Directions for this task = Shown below is a listing with pictures; reproduce exactly, and only, the lines between the ones containing "blue teapot [408,376,483,429]" and "yellow camera [248,249,298,308] -> none", inclusive, leaving the pictures out.

★ ★ ★

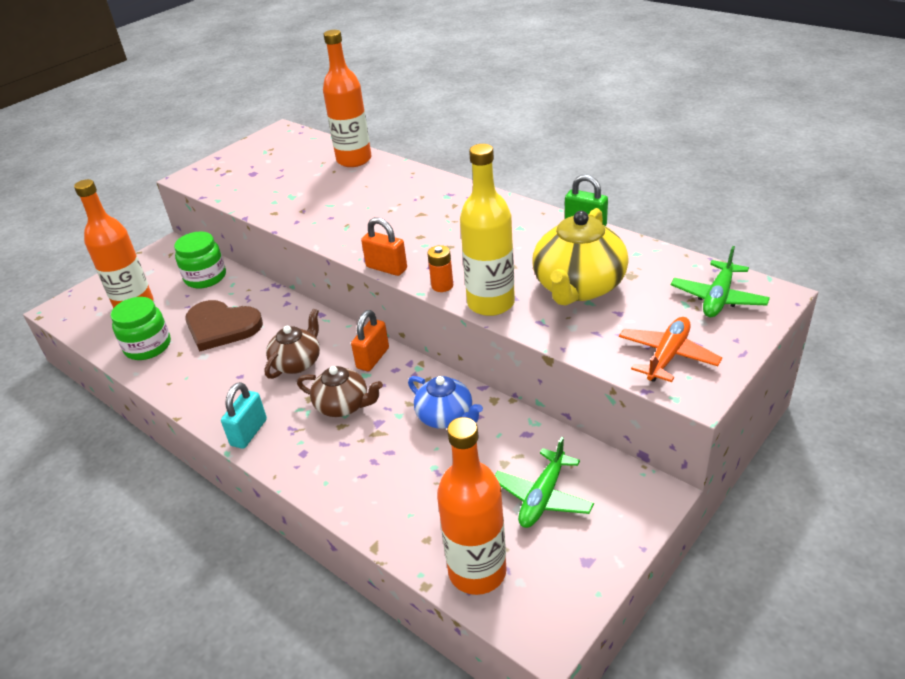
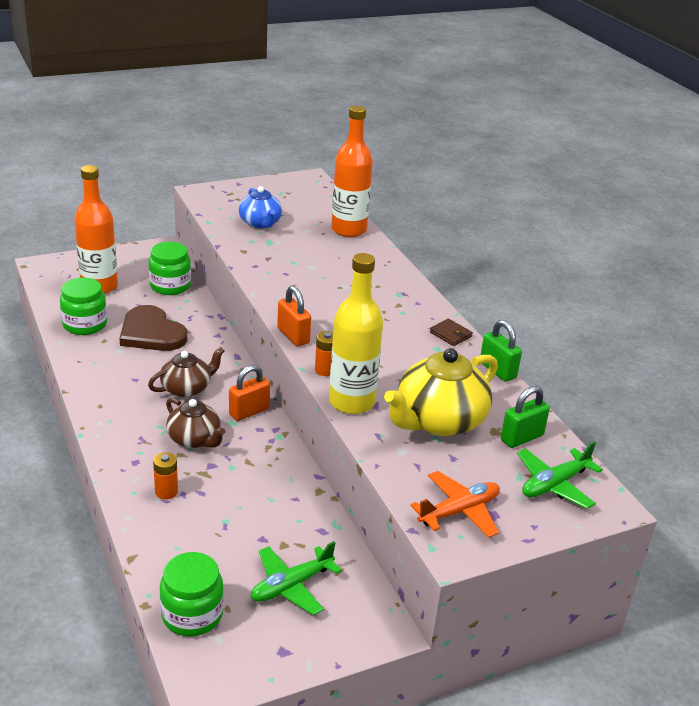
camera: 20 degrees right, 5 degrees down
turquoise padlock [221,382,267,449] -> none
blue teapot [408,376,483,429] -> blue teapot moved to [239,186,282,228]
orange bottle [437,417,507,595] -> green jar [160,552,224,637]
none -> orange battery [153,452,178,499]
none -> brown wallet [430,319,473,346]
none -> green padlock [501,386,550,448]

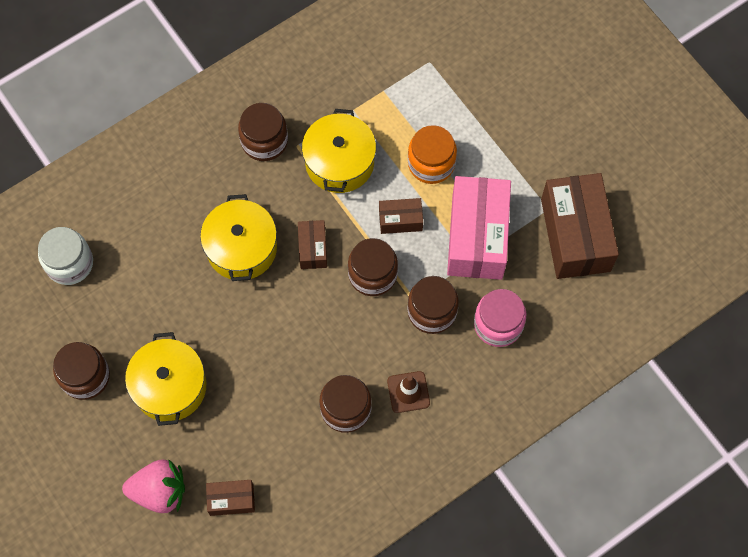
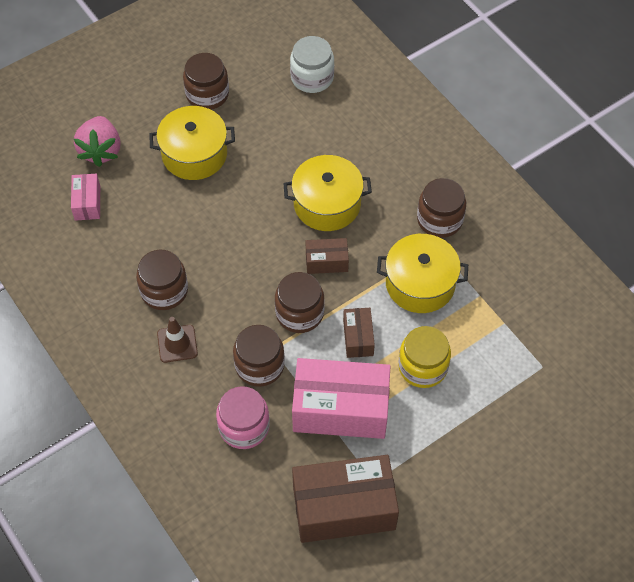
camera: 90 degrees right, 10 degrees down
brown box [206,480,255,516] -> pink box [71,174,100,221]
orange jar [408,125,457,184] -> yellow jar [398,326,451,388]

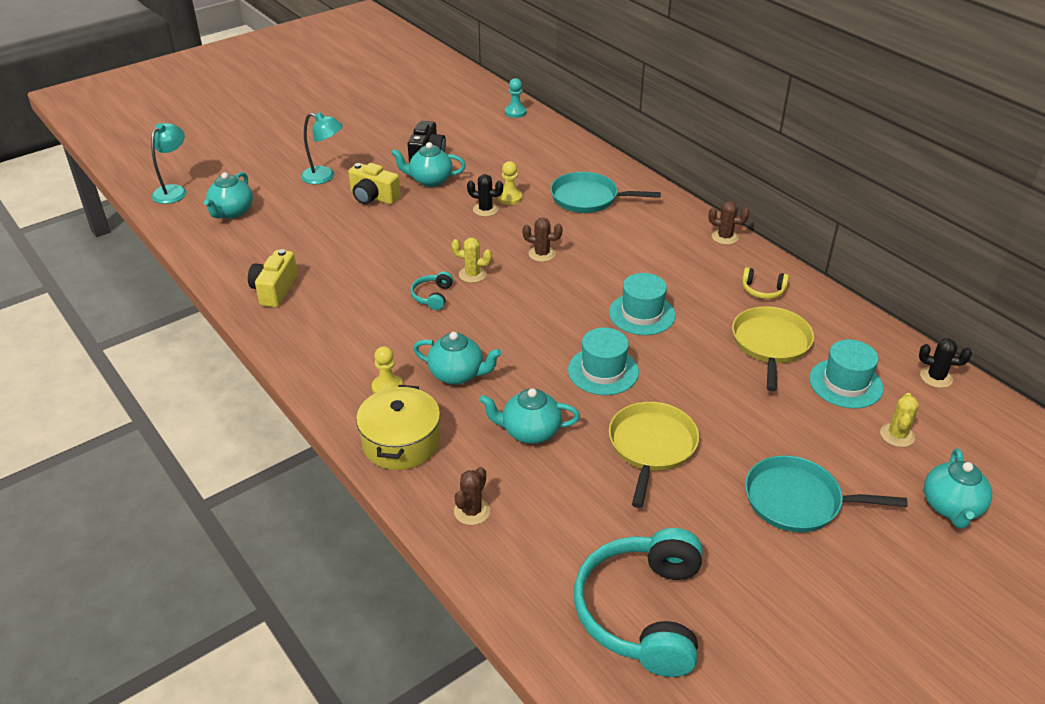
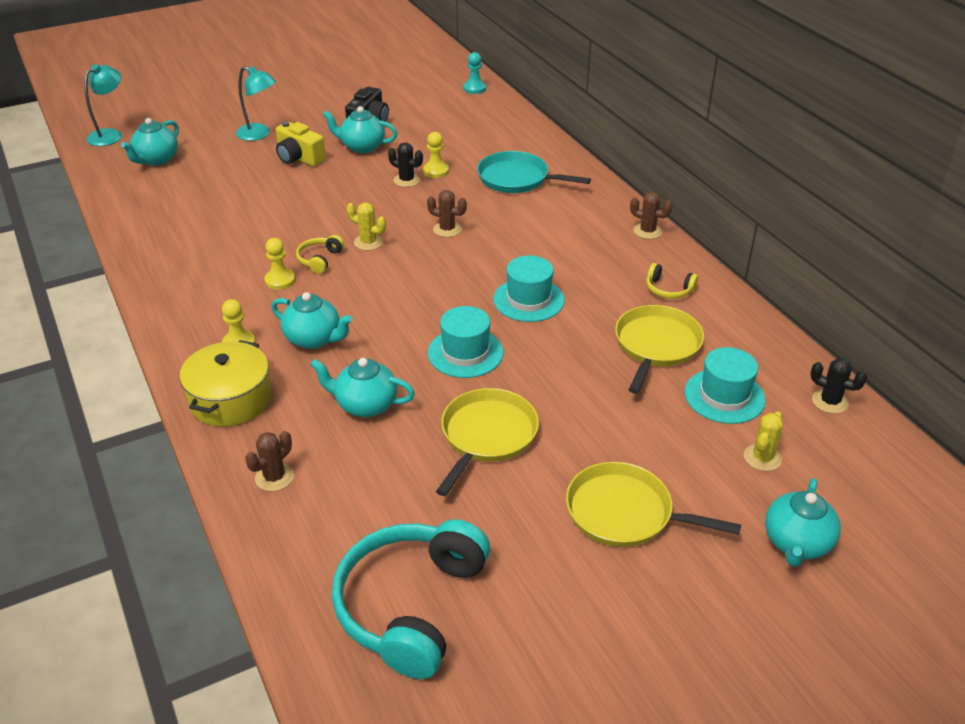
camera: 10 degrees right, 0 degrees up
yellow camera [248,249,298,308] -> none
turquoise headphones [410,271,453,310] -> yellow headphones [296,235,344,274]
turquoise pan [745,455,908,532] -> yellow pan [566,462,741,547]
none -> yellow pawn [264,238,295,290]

★ ★ ★

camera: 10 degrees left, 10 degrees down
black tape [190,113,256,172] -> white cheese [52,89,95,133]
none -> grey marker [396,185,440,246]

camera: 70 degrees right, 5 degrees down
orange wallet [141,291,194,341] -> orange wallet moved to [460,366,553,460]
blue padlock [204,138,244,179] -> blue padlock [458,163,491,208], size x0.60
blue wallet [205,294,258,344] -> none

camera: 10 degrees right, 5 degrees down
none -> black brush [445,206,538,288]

★ ★ ★

Answer for the task =
blue teapot [408,376,483,429] -> blue teapot moved to [239,186,282,228]
orange bottle [437,417,507,595] -> green jar [160,552,224,637]
none -> orange battery [153,452,178,499]
none -> brown wallet [430,319,473,346]
none -> green padlock [501,386,550,448]

camera: 90 degrees right, 10 degrees down
brown box [206,480,255,516] -> pink box [71,174,100,221]
orange jar [408,125,457,184] -> yellow jar [398,326,451,388]

camera: 10 degrees right, 0 degrees up
yellow camera [248,249,298,308] -> none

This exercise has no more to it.